◆ Exercise data
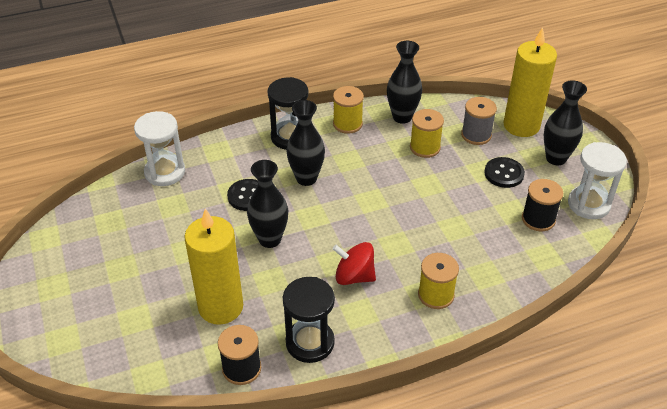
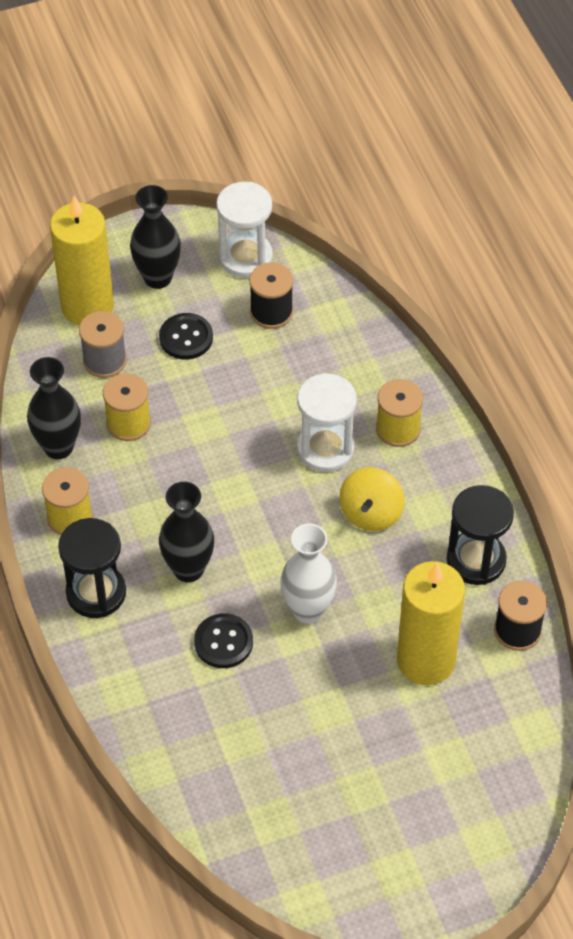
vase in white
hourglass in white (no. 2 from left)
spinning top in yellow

◆ What this task involves
Report every line containing the word "white" from the listing above.

◆ Written solution
vase in white
hourglass in white (no. 2 from left)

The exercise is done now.